_Requirement_
Copy exactly the stretch of data below from the line with "Someone took away the GreyBowl at (133, 289)." through the line with "Someone put down the WhiteNut at (442, 116).", including both of those lines.

------ Supplied information

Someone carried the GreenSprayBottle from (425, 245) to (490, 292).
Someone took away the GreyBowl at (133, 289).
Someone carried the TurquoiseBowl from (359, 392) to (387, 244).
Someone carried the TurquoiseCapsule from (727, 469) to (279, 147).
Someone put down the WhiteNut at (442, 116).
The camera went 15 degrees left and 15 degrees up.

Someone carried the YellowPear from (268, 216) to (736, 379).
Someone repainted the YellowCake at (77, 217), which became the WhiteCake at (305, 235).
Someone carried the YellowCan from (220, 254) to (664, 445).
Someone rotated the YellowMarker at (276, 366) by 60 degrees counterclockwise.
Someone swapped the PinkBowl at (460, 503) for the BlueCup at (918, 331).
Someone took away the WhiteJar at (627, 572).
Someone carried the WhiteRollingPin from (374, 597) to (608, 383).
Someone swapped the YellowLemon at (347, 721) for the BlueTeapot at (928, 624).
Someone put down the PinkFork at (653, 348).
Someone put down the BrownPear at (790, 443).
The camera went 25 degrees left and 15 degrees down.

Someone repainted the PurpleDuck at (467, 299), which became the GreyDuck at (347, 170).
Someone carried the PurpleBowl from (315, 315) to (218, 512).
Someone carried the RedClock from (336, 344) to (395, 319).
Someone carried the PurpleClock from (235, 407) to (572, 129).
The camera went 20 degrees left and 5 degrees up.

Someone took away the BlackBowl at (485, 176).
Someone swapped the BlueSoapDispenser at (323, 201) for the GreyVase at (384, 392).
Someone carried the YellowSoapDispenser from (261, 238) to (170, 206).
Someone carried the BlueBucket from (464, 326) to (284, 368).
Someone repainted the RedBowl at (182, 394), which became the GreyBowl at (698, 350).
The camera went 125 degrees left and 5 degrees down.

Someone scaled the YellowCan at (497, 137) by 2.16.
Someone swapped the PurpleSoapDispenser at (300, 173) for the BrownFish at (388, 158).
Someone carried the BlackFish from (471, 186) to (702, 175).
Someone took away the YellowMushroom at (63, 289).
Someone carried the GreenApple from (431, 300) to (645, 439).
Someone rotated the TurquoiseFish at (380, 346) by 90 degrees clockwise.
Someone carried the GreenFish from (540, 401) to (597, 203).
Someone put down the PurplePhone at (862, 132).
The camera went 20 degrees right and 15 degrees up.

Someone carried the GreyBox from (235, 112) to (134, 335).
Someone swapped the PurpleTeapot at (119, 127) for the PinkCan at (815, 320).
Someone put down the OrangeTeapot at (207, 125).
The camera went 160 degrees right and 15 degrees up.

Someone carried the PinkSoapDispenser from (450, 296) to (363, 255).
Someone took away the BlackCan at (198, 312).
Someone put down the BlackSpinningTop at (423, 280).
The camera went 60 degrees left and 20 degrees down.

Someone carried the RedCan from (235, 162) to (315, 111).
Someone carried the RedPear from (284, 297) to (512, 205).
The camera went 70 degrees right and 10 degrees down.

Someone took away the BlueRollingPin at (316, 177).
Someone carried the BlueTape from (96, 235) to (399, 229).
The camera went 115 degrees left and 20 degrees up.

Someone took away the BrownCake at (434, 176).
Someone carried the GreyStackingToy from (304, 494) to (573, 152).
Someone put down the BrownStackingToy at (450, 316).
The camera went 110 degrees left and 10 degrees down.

------------

_Response_
Someone took away the GreyBowl at (133, 289).
Someone carried the TurquoiseBowl from (359, 392) to (387, 244).
Someone carried the TurquoiseCapsule from (727, 469) to (279, 147).
Someone put down the WhiteNut at (442, 116).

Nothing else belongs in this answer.